Requirement
Each line of the data below must be reproduced without any change.

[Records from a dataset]
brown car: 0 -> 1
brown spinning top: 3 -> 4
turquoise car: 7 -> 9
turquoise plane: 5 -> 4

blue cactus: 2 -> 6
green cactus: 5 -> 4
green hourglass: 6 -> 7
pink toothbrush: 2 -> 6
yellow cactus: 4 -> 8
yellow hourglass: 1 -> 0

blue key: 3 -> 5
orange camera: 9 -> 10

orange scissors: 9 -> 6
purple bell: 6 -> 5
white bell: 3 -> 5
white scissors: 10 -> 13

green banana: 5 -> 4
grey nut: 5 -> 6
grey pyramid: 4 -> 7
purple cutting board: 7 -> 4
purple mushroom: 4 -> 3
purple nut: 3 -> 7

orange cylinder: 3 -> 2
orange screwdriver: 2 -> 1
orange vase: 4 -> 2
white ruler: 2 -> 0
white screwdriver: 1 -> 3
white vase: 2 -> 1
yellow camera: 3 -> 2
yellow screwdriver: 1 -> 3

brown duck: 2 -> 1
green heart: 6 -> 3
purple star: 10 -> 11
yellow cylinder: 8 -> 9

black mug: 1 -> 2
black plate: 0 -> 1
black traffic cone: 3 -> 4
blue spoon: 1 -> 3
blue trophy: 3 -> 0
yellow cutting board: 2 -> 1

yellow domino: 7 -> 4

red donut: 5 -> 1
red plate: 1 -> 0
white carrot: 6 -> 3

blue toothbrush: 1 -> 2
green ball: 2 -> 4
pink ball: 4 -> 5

Solution to this problem
brown car: 0 -> 1
brown spinning top: 3 -> 4
turquoise car: 7 -> 9
turquoise plane: 5 -> 4

blue cactus: 2 -> 6
green cactus: 5 -> 4
green hourglass: 6 -> 7
pink toothbrush: 2 -> 6
yellow cactus: 4 -> 8
yellow hourglass: 1 -> 0

blue key: 3 -> 5
orange camera: 9 -> 10

orange scissors: 9 -> 6
purple bell: 6 -> 5
white bell: 3 -> 5
white scissors: 10 -> 13

green banana: 5 -> 4
grey nut: 5 -> 6
grey pyramid: 4 -> 7
purple cutting board: 7 -> 4
purple mushroom: 4 -> 3
purple nut: 3 -> 7

orange cylinder: 3 -> 2
orange screwdriver: 2 -> 1
orange vase: 4 -> 2
white ruler: 2 -> 0
white screwdriver: 1 -> 3
white vase: 2 -> 1
yellow camera: 3 -> 2
yellow screwdriver: 1 -> 3

brown duck: 2 -> 1
green heart: 6 -> 3
purple star: 10 -> 11
yellow cylinder: 8 -> 9

black mug: 1 -> 2
black plate: 0 -> 1
black traffic cone: 3 -> 4
blue spoon: 1 -> 3
blue trophy: 3 -> 0
yellow cutting board: 2 -> 1

yellow domino: 7 -> 4

red donut: 5 -> 1
red plate: 1 -> 0
white carrot: 6 -> 3

blue toothbrush: 1 -> 2
green ball: 2 -> 4
pink ball: 4 -> 5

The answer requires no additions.